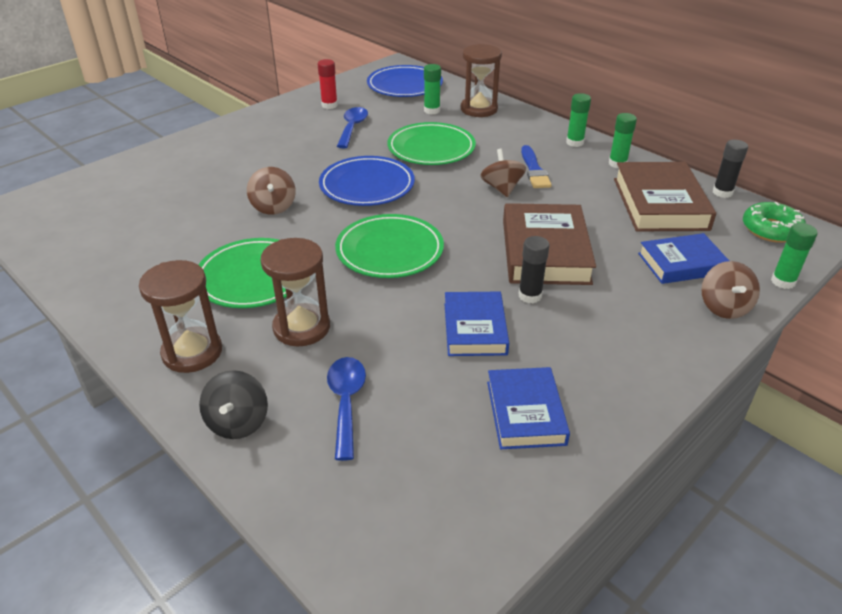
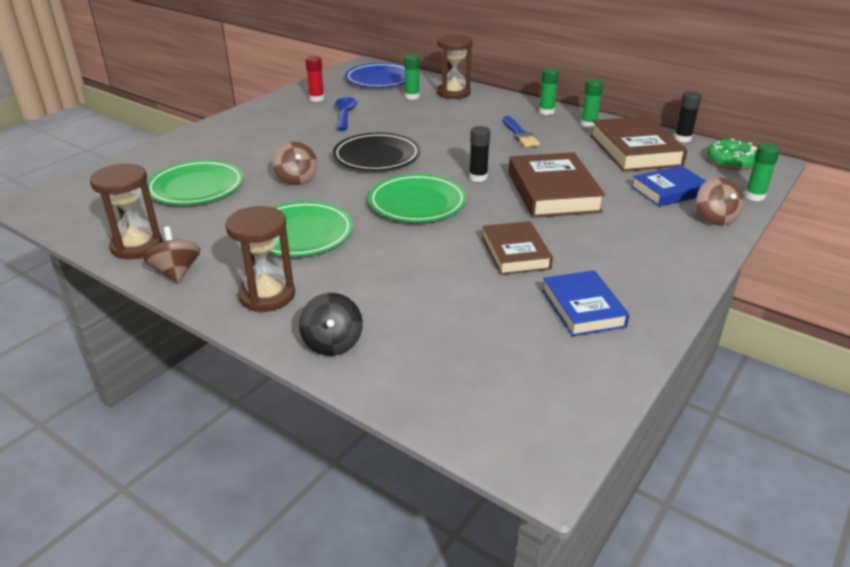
camera: 10 degrees left, 5 degrees down
(301, 327) = (361, 267): brown hourglass -> brown hourglass (137, 246)
(346, 402) = (424, 317): blue spoon -> none
(367, 186) = (376, 157): blue plate -> black plate
(431, 148) = (423, 125): green plate -> green plate (196, 187)
(475, 328) = (515, 253): blue book -> brown book
(502, 188) = (497, 149): brown spinning top -> brown spinning top (176, 272)
(530, 296) = (553, 225): black glue stick -> black glue stick (478, 177)

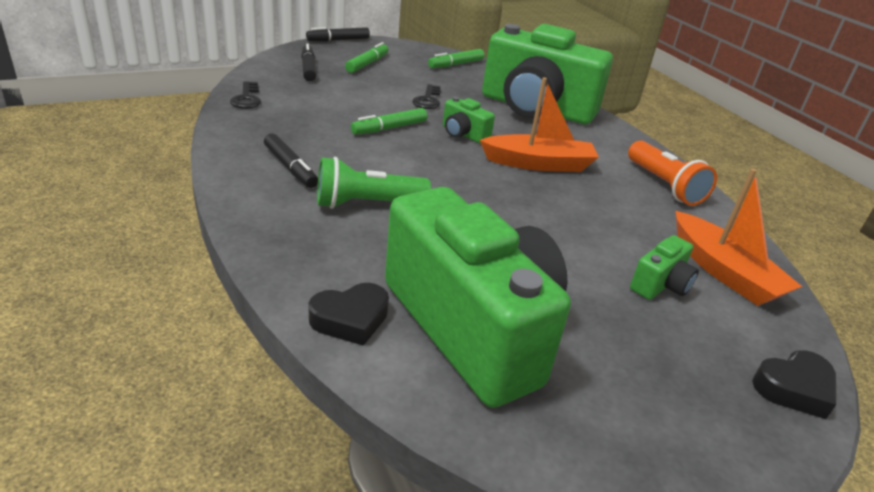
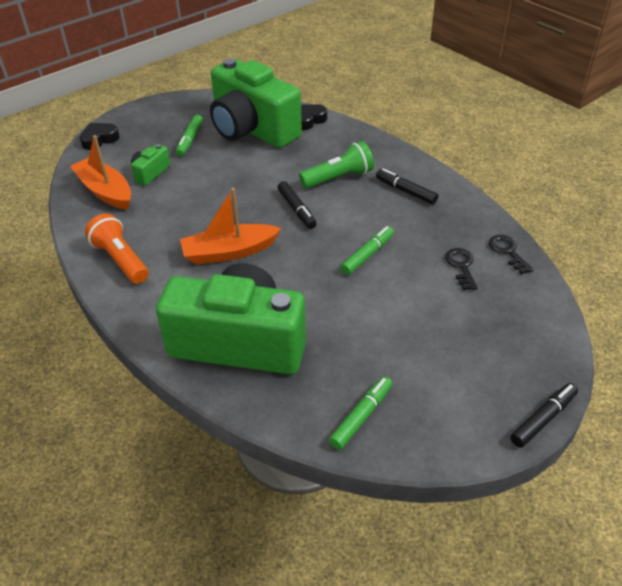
camera: 170 degrees right, 10 degrees up
(308, 68) = (509, 325): black marker -> black marker (296, 209)
(367, 64) = (462, 366): green marker -> green marker (190, 140)
(427, 100) = (357, 312): black key -> black key (461, 266)
(463, 134) = (302, 269): green camera -> none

☆ ☆ ☆ ☆

Task to carry out:
For the material above, what is the count of lines that hold the word "black"? Give the number by itself.

Output for this task:
4